Problem details
Look through the records below, and whenever a line contains "DGND", copy it.

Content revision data
Segment Open

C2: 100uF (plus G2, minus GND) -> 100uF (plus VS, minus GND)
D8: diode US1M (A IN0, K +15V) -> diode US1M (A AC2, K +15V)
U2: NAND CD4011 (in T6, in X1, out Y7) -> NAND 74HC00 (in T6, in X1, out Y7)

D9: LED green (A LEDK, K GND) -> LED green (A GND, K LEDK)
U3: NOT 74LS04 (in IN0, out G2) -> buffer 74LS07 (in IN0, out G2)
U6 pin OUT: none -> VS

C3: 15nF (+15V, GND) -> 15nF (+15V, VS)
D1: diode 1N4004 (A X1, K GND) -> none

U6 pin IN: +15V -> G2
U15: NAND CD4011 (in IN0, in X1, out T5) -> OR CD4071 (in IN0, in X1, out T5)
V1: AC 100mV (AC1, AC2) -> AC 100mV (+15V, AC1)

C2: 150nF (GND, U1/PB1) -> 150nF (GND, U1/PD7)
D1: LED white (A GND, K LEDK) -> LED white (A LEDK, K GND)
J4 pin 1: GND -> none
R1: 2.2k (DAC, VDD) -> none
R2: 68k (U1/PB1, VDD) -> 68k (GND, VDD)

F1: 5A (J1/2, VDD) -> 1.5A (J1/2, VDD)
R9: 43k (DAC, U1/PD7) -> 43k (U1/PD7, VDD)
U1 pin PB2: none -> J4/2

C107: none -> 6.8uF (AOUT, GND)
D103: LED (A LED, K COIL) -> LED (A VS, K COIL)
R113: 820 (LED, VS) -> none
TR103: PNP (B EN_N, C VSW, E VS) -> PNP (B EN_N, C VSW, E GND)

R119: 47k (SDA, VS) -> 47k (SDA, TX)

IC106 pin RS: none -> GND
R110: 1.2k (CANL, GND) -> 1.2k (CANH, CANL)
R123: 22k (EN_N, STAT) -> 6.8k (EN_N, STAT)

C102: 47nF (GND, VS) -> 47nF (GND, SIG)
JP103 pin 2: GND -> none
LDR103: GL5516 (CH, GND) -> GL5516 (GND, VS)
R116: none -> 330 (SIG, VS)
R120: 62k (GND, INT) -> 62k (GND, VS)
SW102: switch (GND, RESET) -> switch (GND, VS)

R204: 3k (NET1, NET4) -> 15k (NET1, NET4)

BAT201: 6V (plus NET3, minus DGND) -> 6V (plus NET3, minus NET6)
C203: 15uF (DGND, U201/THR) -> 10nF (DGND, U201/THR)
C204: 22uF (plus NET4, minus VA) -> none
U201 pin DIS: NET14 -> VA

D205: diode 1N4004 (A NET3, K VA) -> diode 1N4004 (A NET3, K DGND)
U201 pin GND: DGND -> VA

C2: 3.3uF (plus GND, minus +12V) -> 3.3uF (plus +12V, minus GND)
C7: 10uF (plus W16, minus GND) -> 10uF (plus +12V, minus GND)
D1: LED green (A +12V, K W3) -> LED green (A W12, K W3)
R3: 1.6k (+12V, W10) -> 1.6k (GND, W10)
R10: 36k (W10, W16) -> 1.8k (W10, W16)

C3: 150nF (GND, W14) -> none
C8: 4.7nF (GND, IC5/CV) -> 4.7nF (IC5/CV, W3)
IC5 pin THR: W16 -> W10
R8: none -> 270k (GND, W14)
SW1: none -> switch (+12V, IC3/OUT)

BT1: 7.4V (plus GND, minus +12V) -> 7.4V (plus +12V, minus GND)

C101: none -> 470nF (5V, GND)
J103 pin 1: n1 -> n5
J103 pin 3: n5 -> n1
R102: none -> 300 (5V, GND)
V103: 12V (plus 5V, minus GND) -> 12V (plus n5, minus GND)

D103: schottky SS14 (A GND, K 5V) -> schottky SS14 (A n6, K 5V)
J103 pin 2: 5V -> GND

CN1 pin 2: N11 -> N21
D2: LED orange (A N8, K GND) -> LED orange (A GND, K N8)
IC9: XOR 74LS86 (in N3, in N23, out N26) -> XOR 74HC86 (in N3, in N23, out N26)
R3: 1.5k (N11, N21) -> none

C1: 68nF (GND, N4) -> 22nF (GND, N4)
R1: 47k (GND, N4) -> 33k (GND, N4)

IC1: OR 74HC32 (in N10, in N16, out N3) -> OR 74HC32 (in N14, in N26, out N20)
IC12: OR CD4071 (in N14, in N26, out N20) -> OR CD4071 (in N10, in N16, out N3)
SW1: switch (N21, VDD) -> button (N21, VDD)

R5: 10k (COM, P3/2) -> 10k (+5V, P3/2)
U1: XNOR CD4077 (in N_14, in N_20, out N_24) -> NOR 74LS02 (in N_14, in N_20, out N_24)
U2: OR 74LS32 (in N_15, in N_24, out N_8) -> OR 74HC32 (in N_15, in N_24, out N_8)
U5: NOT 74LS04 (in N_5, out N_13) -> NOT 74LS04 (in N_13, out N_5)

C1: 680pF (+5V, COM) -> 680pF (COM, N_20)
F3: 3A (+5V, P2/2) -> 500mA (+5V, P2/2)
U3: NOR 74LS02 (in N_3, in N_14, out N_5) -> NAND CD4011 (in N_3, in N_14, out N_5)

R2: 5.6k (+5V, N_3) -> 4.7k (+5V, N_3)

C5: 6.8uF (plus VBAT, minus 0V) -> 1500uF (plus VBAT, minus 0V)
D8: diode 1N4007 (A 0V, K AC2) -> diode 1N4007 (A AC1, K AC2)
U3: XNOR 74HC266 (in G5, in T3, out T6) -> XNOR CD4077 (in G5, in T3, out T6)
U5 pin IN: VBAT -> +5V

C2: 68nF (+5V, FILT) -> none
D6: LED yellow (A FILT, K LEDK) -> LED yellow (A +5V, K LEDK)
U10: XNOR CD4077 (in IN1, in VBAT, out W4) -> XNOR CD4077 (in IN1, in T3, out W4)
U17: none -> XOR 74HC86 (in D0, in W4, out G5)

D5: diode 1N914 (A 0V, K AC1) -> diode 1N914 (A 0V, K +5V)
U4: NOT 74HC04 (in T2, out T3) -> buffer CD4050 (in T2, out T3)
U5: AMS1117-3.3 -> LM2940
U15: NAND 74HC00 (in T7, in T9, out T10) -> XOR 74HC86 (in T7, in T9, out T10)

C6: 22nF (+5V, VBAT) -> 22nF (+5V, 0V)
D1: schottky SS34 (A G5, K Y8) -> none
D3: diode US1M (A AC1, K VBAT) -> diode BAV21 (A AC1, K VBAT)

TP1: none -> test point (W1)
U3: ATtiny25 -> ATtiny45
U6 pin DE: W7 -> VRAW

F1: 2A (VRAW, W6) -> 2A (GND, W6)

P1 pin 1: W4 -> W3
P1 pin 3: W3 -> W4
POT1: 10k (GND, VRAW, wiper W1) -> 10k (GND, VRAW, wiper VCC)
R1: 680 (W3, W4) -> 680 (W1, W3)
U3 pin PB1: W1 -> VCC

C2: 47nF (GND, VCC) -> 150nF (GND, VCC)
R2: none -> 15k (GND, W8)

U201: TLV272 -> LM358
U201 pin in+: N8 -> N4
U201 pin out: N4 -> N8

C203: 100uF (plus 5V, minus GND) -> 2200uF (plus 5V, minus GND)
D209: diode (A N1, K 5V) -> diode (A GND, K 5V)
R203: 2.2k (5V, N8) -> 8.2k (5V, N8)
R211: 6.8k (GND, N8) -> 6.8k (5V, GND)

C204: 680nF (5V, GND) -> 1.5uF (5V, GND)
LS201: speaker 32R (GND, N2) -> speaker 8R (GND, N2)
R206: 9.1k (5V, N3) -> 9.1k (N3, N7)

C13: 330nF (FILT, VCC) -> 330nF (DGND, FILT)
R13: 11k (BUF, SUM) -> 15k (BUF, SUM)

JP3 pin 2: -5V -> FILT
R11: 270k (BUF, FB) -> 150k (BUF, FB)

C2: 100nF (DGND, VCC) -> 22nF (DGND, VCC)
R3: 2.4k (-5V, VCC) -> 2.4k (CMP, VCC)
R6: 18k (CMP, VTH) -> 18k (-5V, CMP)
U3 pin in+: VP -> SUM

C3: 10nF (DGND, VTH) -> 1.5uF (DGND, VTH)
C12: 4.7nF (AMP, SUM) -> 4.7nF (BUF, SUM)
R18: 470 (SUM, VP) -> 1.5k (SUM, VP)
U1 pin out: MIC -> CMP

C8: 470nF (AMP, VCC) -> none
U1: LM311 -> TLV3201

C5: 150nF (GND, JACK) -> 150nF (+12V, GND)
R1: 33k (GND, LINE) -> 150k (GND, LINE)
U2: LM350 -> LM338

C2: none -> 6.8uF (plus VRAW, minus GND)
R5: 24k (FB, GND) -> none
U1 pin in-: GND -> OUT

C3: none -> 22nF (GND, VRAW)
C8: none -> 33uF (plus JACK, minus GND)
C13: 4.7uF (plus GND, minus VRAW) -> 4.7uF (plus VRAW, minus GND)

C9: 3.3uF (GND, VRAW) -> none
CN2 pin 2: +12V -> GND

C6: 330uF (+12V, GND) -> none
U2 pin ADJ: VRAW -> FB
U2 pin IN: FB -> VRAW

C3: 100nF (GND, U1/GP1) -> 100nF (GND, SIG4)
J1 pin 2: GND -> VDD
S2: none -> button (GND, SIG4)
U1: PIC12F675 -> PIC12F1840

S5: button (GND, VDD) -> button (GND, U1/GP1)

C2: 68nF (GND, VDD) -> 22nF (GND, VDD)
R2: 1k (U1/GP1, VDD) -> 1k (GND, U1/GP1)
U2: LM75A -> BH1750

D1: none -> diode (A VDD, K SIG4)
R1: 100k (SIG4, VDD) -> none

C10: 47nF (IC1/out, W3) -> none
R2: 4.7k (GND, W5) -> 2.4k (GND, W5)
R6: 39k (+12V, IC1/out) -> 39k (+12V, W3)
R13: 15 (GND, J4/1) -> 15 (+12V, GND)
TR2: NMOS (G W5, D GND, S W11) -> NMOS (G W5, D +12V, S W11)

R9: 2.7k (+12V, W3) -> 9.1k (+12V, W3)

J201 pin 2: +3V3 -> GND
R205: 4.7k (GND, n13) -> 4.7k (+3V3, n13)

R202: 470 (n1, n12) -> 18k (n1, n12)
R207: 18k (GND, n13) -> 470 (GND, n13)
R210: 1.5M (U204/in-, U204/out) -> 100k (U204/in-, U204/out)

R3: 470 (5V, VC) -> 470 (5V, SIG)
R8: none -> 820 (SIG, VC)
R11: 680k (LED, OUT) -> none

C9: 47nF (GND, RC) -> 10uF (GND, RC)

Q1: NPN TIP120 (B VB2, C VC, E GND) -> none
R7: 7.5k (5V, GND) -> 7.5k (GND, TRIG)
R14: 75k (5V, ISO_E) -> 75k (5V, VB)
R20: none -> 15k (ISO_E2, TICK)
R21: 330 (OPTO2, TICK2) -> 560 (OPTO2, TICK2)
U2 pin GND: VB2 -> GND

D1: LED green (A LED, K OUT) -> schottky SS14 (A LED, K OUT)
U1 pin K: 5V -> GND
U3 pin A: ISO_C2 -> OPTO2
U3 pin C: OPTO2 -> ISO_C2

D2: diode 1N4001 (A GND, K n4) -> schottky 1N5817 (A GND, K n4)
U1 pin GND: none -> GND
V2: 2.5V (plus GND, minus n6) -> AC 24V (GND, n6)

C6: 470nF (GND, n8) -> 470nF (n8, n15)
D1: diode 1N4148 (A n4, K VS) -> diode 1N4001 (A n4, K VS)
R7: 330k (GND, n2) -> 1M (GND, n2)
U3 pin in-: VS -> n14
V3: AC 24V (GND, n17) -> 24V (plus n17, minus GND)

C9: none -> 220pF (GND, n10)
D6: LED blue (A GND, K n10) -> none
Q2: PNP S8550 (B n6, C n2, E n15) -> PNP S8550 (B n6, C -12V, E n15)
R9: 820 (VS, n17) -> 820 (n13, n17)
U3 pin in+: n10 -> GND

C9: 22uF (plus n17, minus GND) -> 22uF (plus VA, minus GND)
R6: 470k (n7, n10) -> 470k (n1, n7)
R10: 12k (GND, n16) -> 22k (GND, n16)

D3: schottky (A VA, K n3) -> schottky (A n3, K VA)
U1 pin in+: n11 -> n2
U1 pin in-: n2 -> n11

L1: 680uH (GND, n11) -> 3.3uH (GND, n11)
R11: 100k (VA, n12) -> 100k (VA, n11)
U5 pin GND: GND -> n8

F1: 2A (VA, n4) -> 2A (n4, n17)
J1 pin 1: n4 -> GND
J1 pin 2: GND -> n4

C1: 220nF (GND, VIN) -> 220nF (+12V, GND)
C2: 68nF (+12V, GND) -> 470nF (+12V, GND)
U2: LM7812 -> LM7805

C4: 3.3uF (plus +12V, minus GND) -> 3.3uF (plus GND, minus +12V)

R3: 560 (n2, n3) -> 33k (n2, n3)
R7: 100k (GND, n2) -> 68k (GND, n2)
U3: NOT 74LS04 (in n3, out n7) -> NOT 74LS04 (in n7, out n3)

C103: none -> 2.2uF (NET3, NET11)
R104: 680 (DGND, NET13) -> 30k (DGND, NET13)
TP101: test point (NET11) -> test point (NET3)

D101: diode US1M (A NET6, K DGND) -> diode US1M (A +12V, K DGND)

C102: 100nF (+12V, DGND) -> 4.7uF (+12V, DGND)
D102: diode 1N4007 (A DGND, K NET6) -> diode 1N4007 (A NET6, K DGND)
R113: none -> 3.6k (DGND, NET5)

Segment Closed

Task solution
BAT201: 6V (plus NET3, minus DGND) -> 6V (plus NET3, minus NET6)
C203: 15uF (DGND, U201/THR) -> 10nF (DGND, U201/THR)
D205: diode 1N4004 (A NET3, K VA) -> diode 1N4004 (A NET3, K DGND)
U201 pin GND: DGND -> VA
C13: 330nF (FILT, VCC) -> 330nF (DGND, FILT)
C2: 100nF (DGND, VCC) -> 22nF (DGND, VCC)
C3: 10nF (DGND, VTH) -> 1.5uF (DGND, VTH)
R104: 680 (DGND, NET13) -> 30k (DGND, NET13)
D101: diode US1M (A NET6, K DGND) -> diode US1M (A +12V, K DGND)
C102: 100nF (+12V, DGND) -> 4.7uF (+12V, DGND)
D102: diode 1N4007 (A DGND, K NET6) -> diode 1N4007 (A NET6, K DGND)
R113: none -> 3.6k (DGND, NET5)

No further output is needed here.